======== ENTRIES SHOWN ========

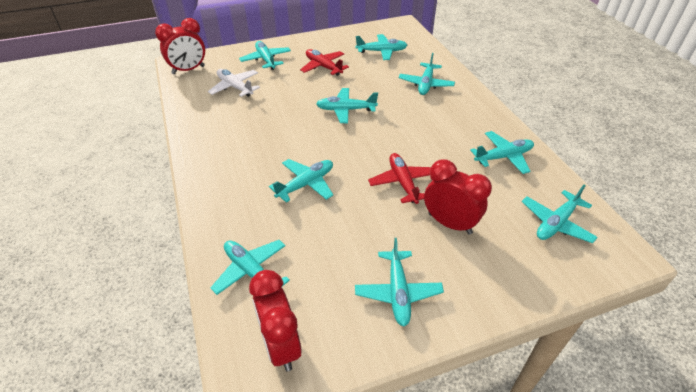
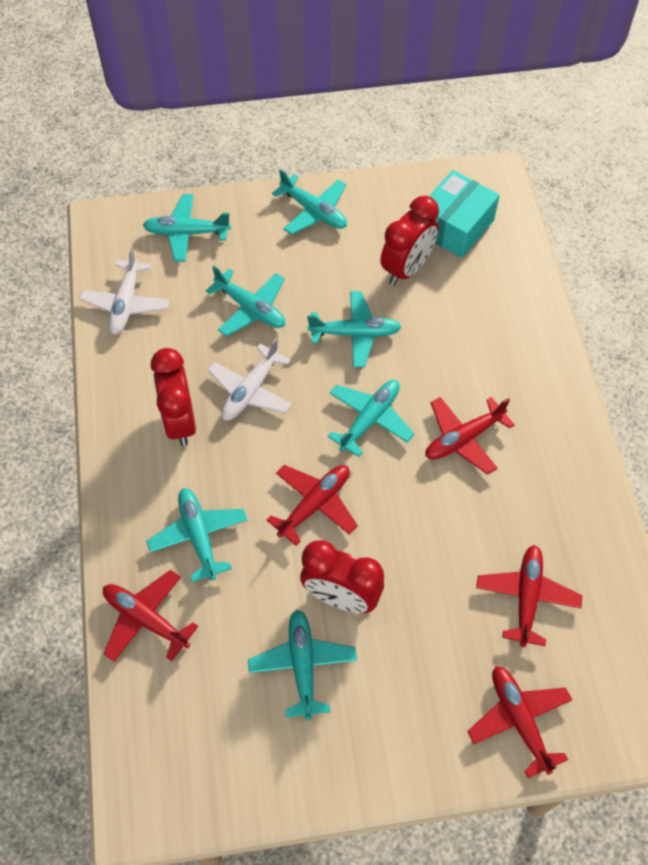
red plane: 2 -> 5
turquoise box: 0 -> 1
turquoise plane: 9 -> 7
white plane: 1 -> 2

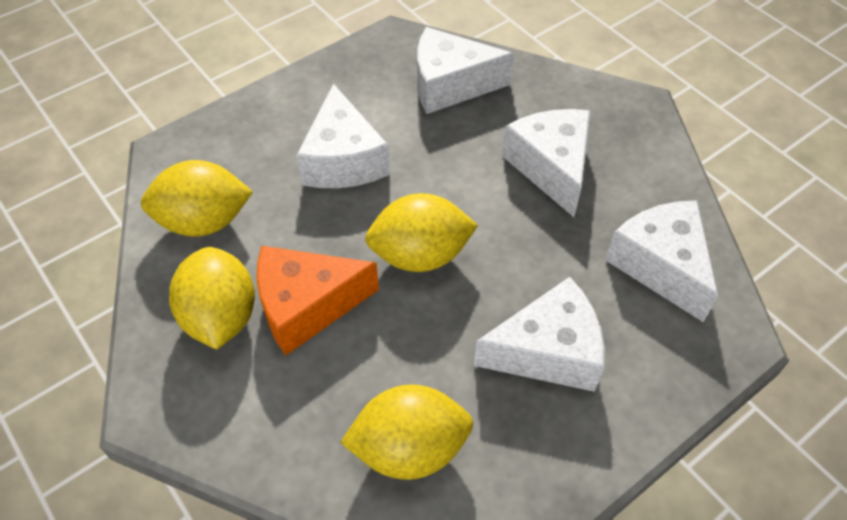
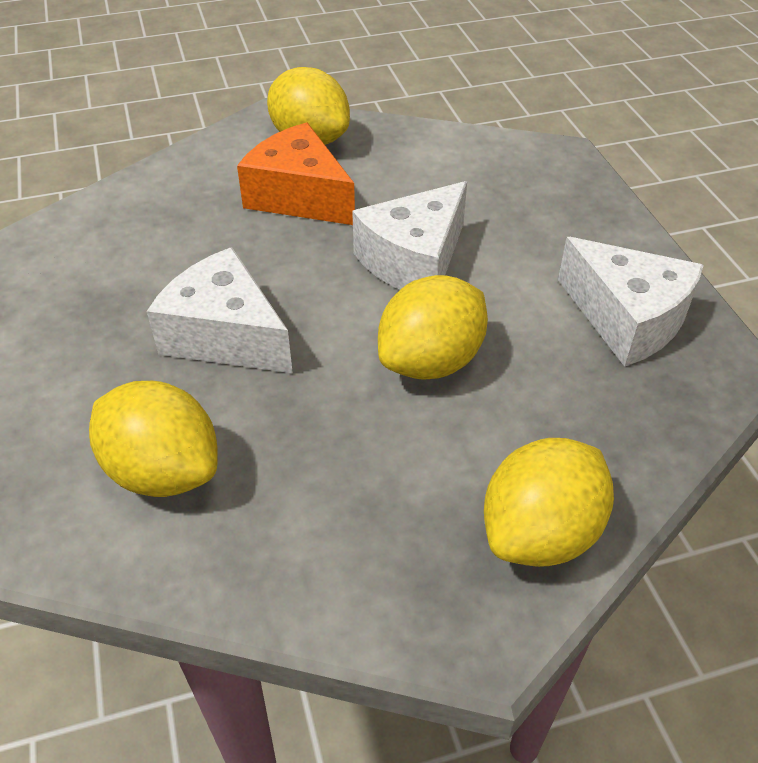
white cheese: 5 -> 3

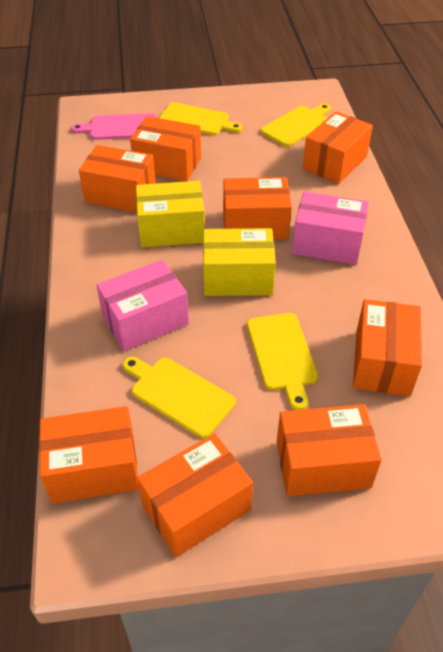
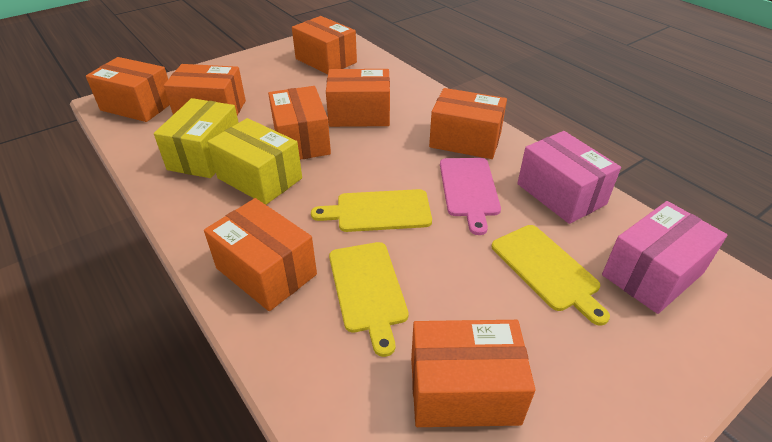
yellow cutting board: 4 -> 3

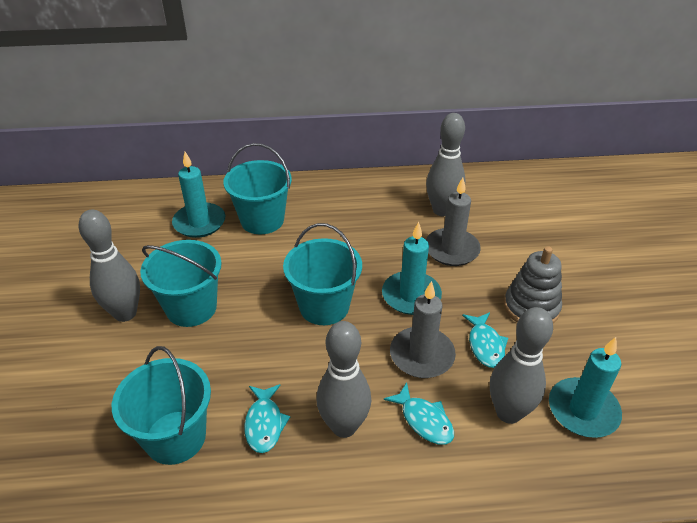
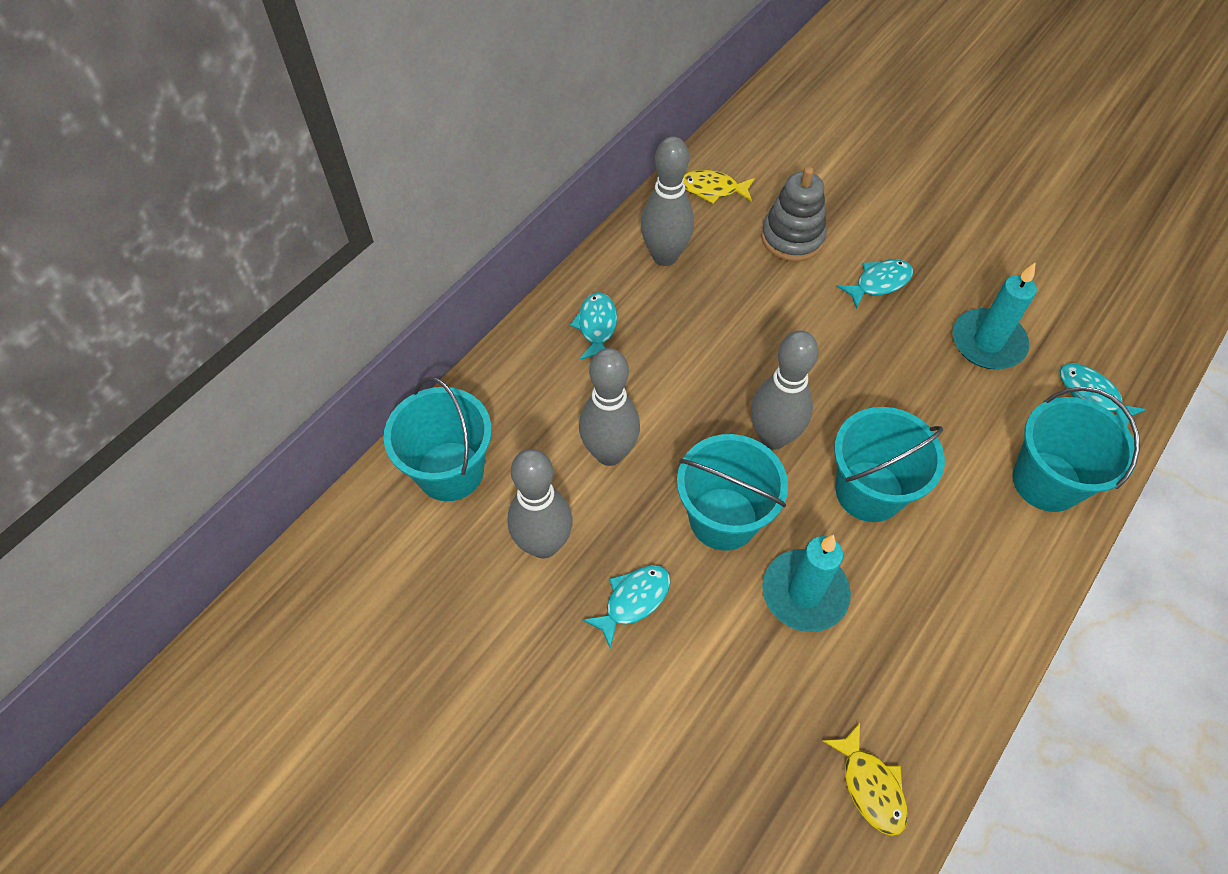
grey candle: 2 -> 0
turquoise candle: 3 -> 2
turquoise fish: 3 -> 4
yellow fish: 0 -> 2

========

* YOUR TASK: Nothing but the lines from the one containing "white plane: 1 -> 2" through the last line of the records above should appear, each repeated exactly, with no pictures.

* RESPONSE:
white plane: 1 -> 2

white cheese: 5 -> 3

yellow cutting board: 4 -> 3

grey candle: 2 -> 0
turquoise candle: 3 -> 2
turquoise fish: 3 -> 4
yellow fish: 0 -> 2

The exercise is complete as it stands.